Activity: Would you write out the listing verbatim and skip every picture in it?

═══ Source material

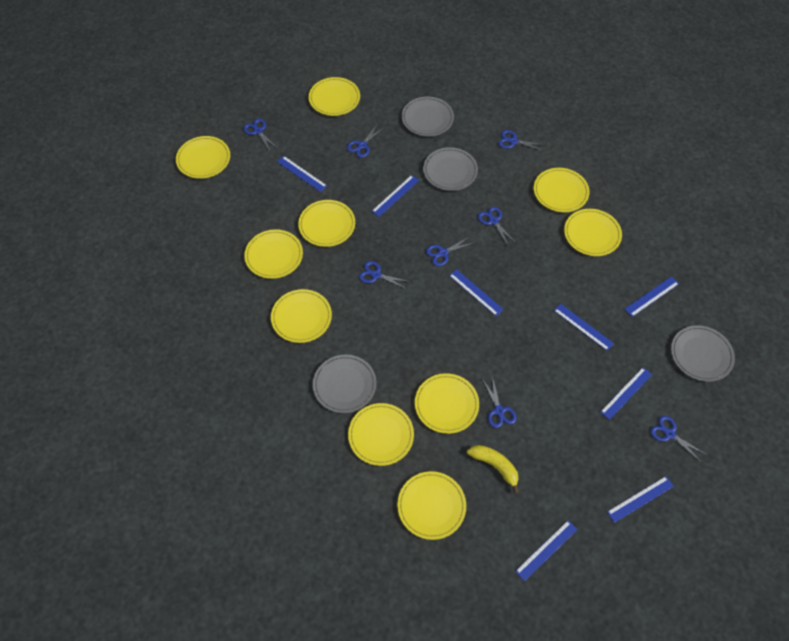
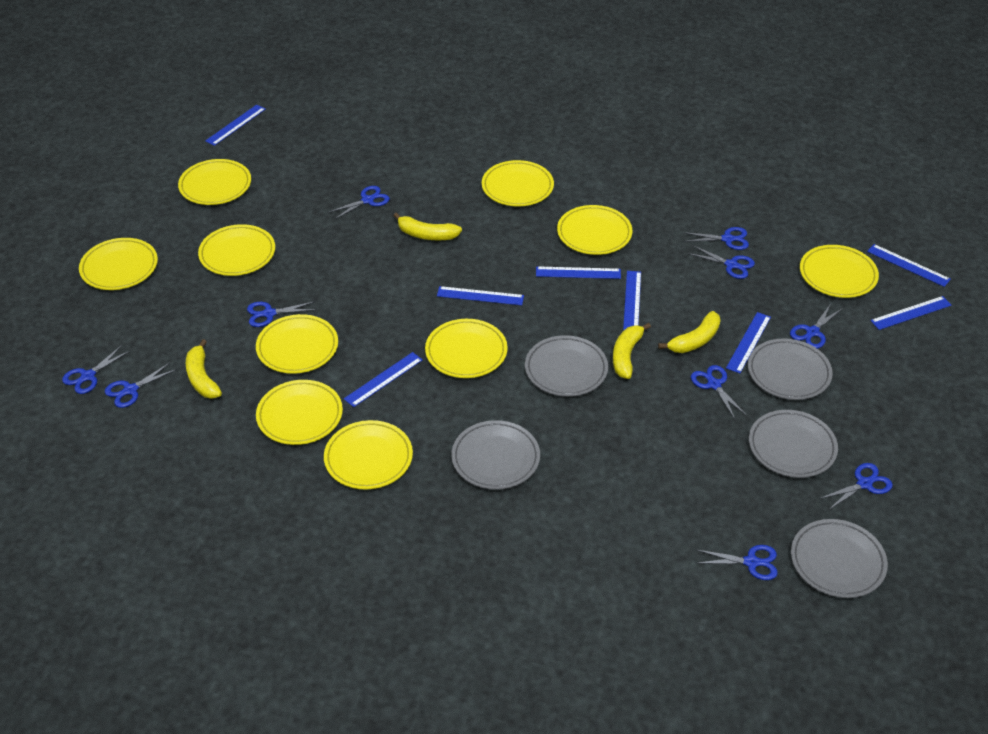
blue scissors: 8 -> 10
grey plate: 4 -> 5
yellow banana: 1 -> 4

══════

Answer for this exercise:
blue scissors: 8 -> 10
grey plate: 4 -> 5
yellow banana: 1 -> 4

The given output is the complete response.